** TASK STATEMENT **
Scan the material for the word "moved" and return every matching line.

** PROVIDED MATERIAL **
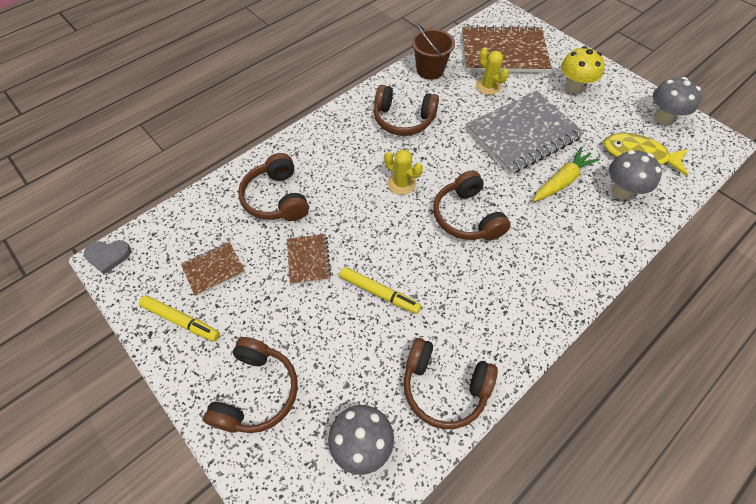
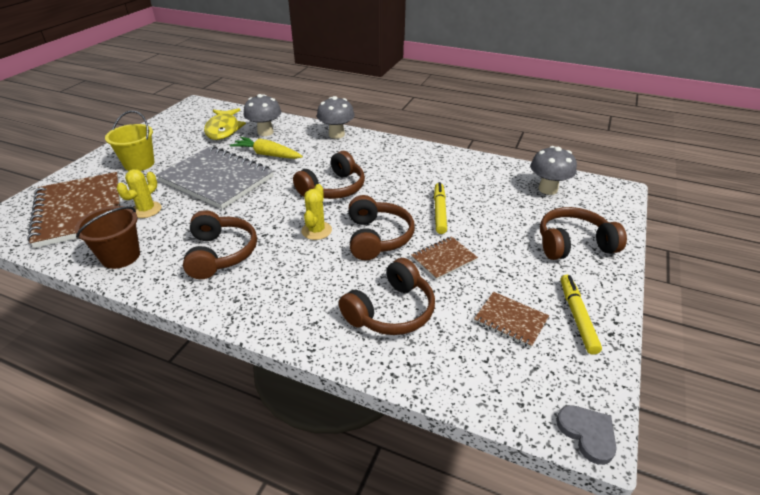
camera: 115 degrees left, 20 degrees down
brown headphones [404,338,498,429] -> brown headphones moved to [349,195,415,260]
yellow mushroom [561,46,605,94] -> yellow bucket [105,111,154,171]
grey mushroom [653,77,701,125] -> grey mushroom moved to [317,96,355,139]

** ANSWER TO THIS TASK **
brown headphones [404,338,498,429] -> brown headphones moved to [349,195,415,260]
grey mushroom [653,77,701,125] -> grey mushroom moved to [317,96,355,139]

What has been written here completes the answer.